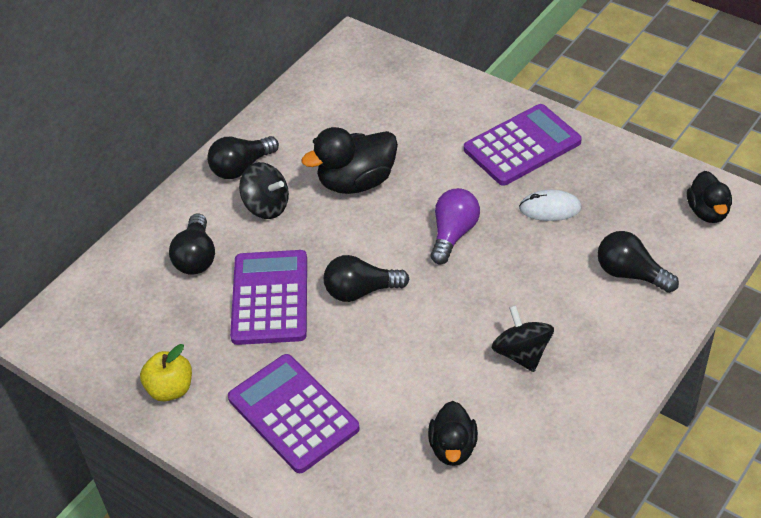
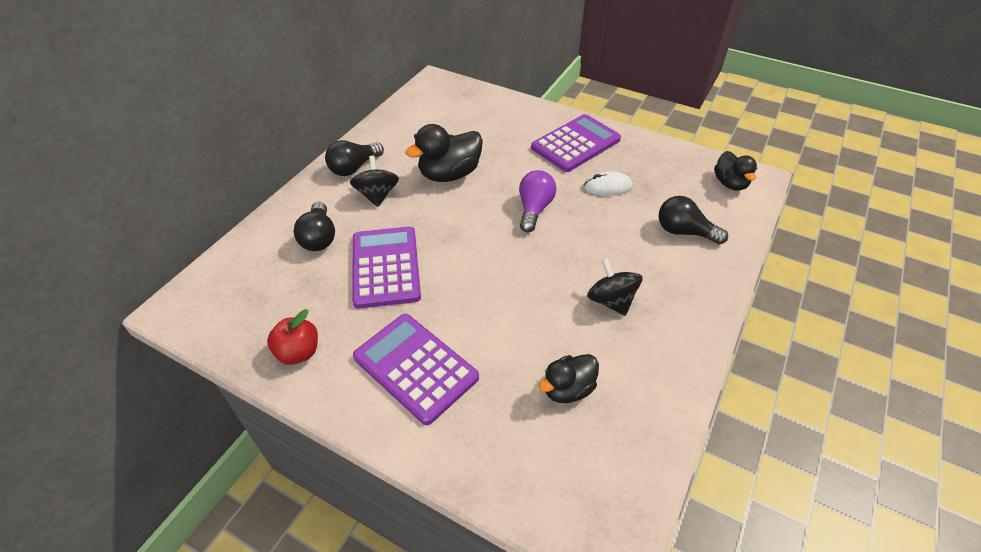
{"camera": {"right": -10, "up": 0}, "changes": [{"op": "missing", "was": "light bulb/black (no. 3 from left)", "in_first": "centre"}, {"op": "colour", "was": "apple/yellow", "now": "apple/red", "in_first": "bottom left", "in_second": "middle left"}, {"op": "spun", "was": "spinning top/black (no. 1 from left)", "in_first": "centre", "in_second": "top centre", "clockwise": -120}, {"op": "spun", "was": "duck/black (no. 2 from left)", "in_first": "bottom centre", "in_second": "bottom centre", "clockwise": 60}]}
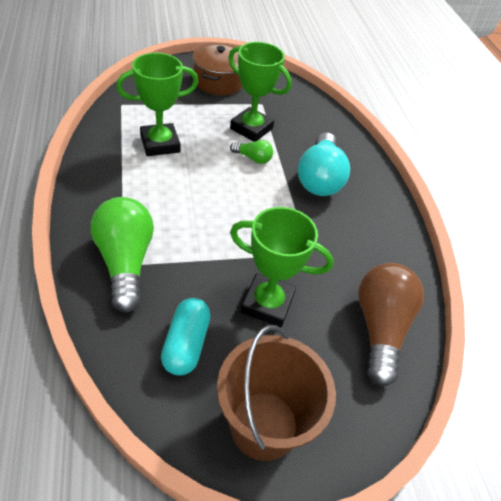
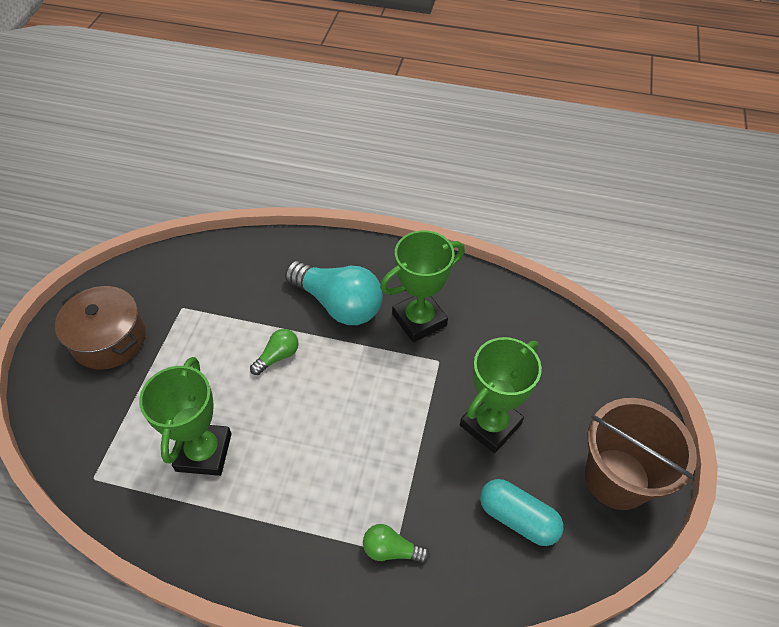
{"camera": {"right": -60, "up": 5}, "changes": [{"op": "missing", "was": "light bulb/brown", "in_first": "middle right"}, {"op": "relocated", "was": "trophy/green (no. 2 from left)", "in_first": "top centre", "in_second": "centre"}, {"op": "size", "was": "light bulb/green (no. 1 from left in the first image)", "in_first": "middle left", "in_second": "bottom centre", "ratio": 0.48}]}
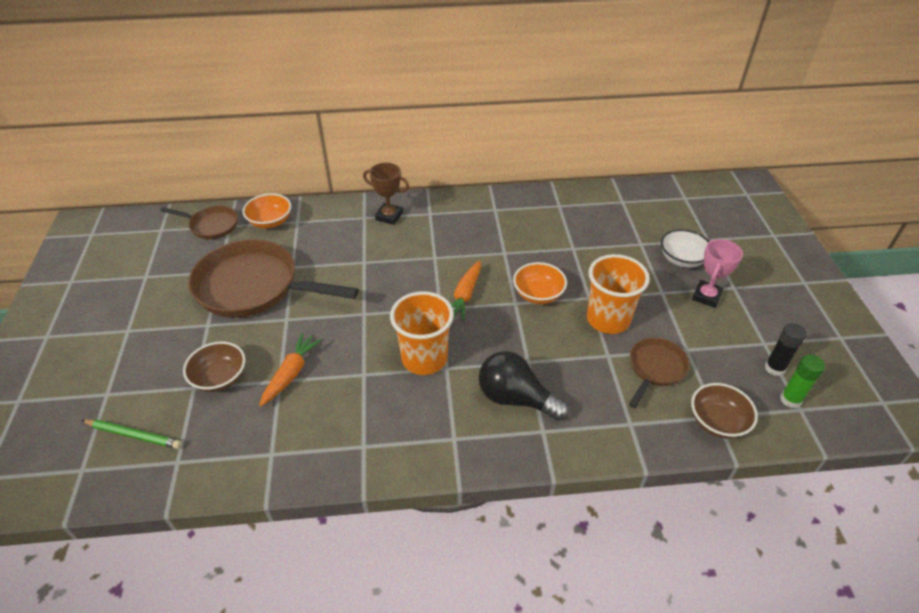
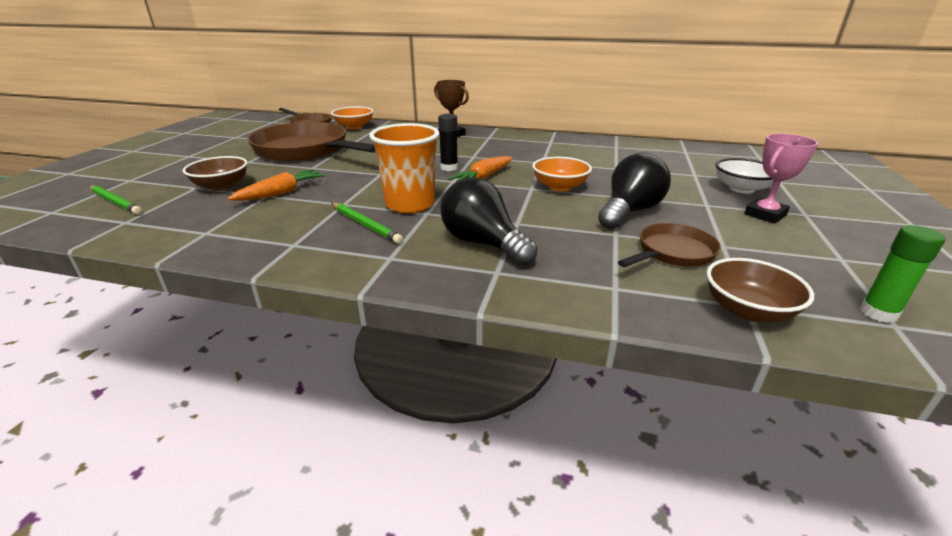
{"camera": {"right": 20, "up": -15}, "changes": [{"op": "appeared", "now": "pencil/green (no. 2 from left)", "in_second": "centre"}, {"op": "relocated", "was": "glue stick/black", "in_first": "middle right", "in_second": "top centre"}, {"op": "exchanged", "was": "cup/orange (no. 2 from left)", "now": "light bulb/black (no. 2 from left)", "in_first": "middle right", "in_second": "centre"}]}
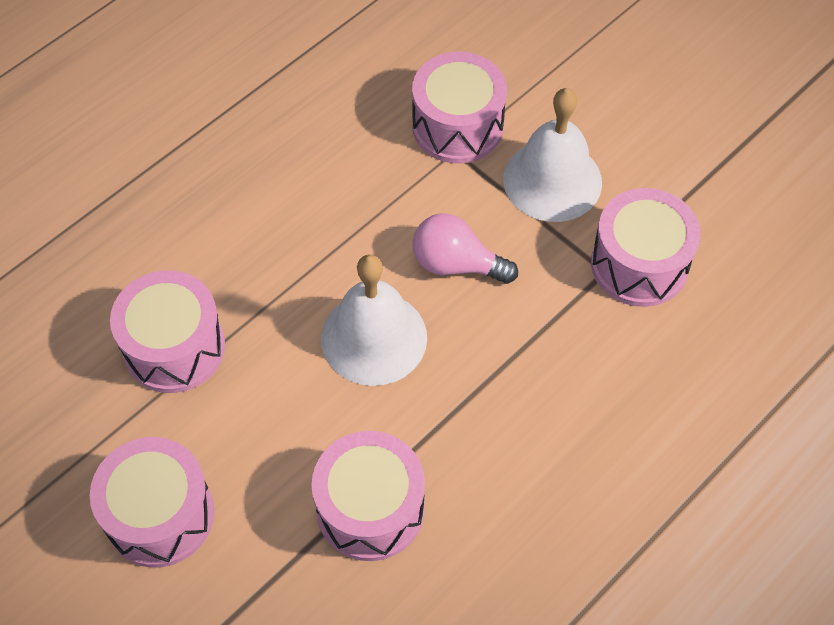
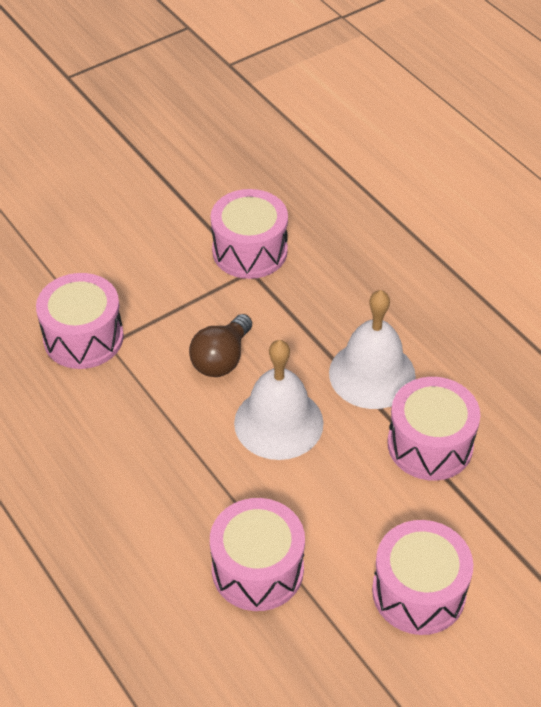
{"camera": {"right": -80, "up": -10}, "changes": [{"op": "relocated", "was": "bell/white (no. 2 from left)", "in_first": "top centre", "in_second": "middle right"}, {"op": "colour", "was": "light bulb/pink", "now": "light bulb/brown", "in_first": "centre", "in_second": "centre"}]}
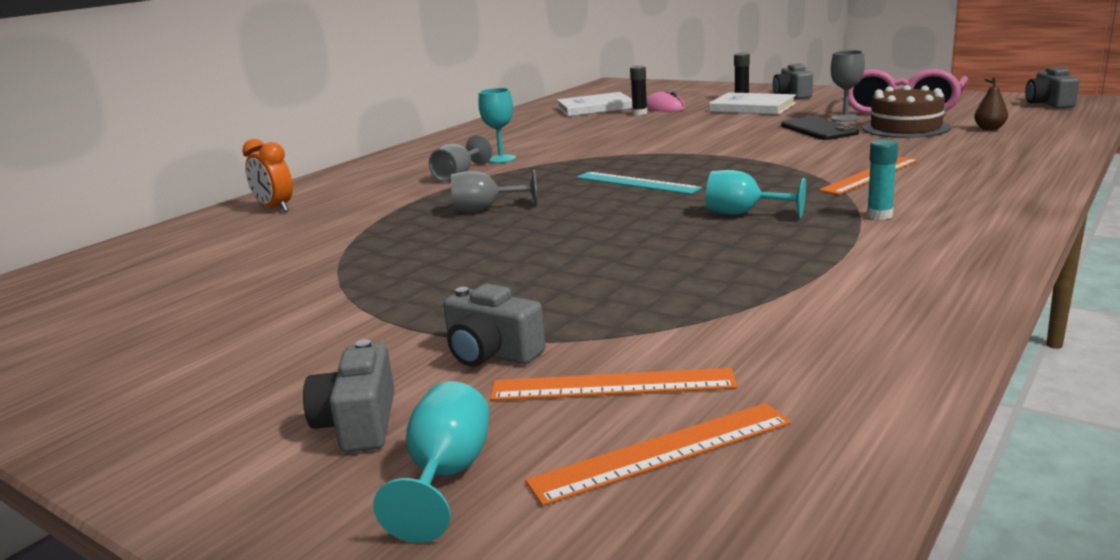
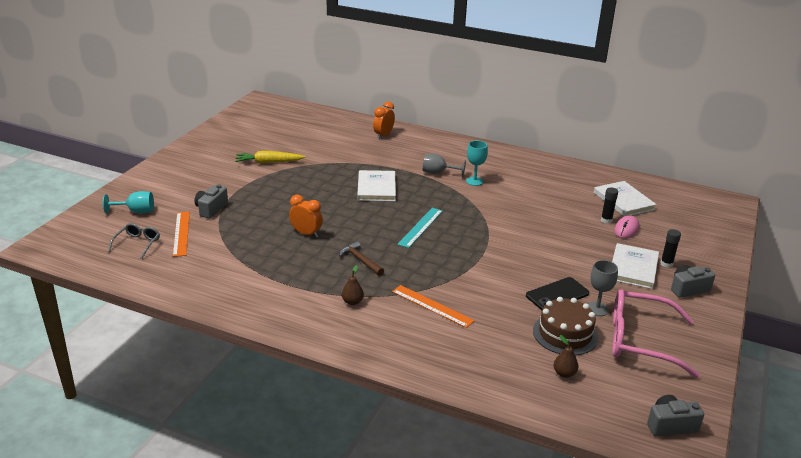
{"camera": {"right": 75, "up": 10}, "changes": [{"op": "missing", "was": "camera/grey (no. 1 from left)", "in_first": "bottom left"}, {"op": "appeared", "now": "carrot/yellow", "in_second": "centre"}, {"op": "appeared", "now": "clock/orange (no. 1 from left)", "in_second": "centre"}, {"op": "exchanged", "was": "goblet/grey (no. 2 from left)", "now": "book/white (no. 1 from left)", "in_first": "centre", "in_second": "centre"}, {"op": "exchanged", "was": "ruler/orange (no. 2 from left)", "now": "glasses/grey", "in_first": "bottom centre", "in_second": "middle left"}, {"op": "exchanged", "was": "goblet/turquoise (no. 3 from left)", "now": "hammer/brown", "in_first": "middle right", "in_second": "centre"}, {"op": "exchanged", "was": "glue stick/turquoise", "now": "pear/brown (no. 1 from left)", "in_first": "top right", "in_second": "centre"}]}
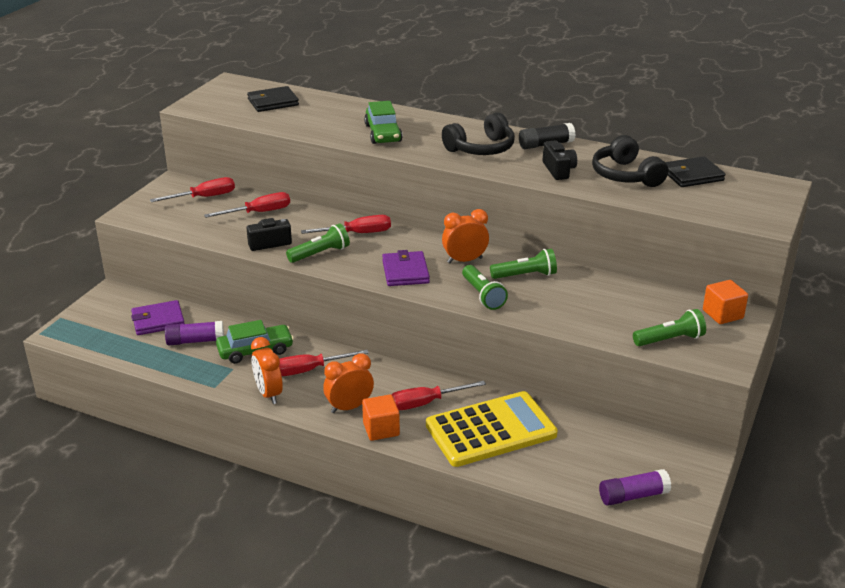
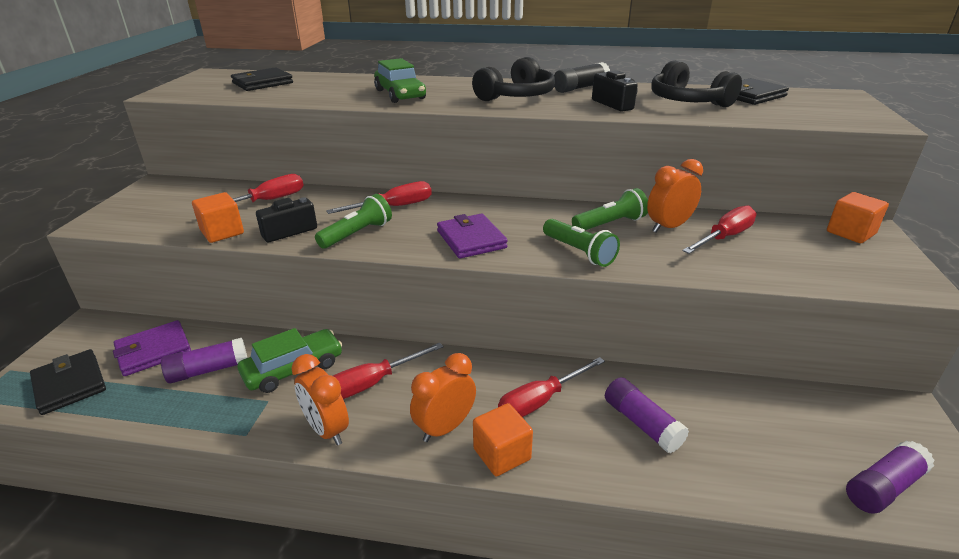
{"camera": {"right": -15, "up": 0}, "changes": [{"op": "missing", "was": "flashlight/green (no. 4 from left)", "in_first": "middle right"}, {"op": "appeared", "now": "wallet/black (no. 1 from left)", "in_second": "bottom left"}, {"op": "appeared", "now": "cube/orange (no. 1 from left)", "in_second": "middle left"}, {"op": "relocated", "was": "screwdriver/red (no. 1 from left in the first image)", "now": "screwdriver/red (no. 5 from left)", "in_first": "top left", "in_second": "middle right"}, {"op": "relocated", "was": "clock/orange (no. 3 from left)", "in_first": "centre", "in_second": "middle right"}, {"op": "exchanged", "was": "calculator/yellow", "now": "glue stick/purple (no. 2 from left)", "in_first": "bottom centre", "in_second": "bottom right"}]}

* _WHAT THIS TASK INVOLVES_
Retype the entries above exactly. Stop after the line containing "bulb/black (no. 2", and omit the pictures.

* _OUTPUT FOR THIS TASK_
{"camera": {"right": -10, "up": 0}, "changes": [{"op": "missing", "was": "light bulb/black (no. 3 from left)", "in_first": "centre"}, {"op": "colour", "was": "apple/yellow", "now": "apple/red", "in_first": "bottom left", "in_second": "middle left"}, {"op": "spun", "was": "spinning top/black (no. 1 from left)", "in_first": "centre", "in_second": "top centre", "clockwise": -120}, {"op": "spun", "was": "duck/black (no. 2 from left)", "in_first": "bottom centre", "in_second": "bottom centre", "clockwise": 60}]}
{"camera": {"right": -60, "up": 5}, "changes": [{"op": "missing", "was": "light bulb/brown", "in_first": "middle right"}, {"op": "relocated", "was": "trophy/green (no. 2 from left)", "in_first": "top centre", "in_second": "centre"}, {"op": "size", "was": "light bulb/green (no. 1 from left in the first image)", "in_first": "middle left", "in_second": "bottom centre", "ratio": 0.48}]}
{"camera": {"right": 20, "up": -15}, "changes": [{"op": "appeared", "now": "pencil/green (no. 2 from left)", "in_second": "centre"}, {"op": "relocated", "was": "glue stick/black", "in_first": "middle right", "in_second": "top centre"}, {"op": "exchanged", "was": "cup/orange (no. 2 from left)", "now": "light bulb/black (no. 2 from left)", "in_first": "middle right", "in_second": "centre"}]}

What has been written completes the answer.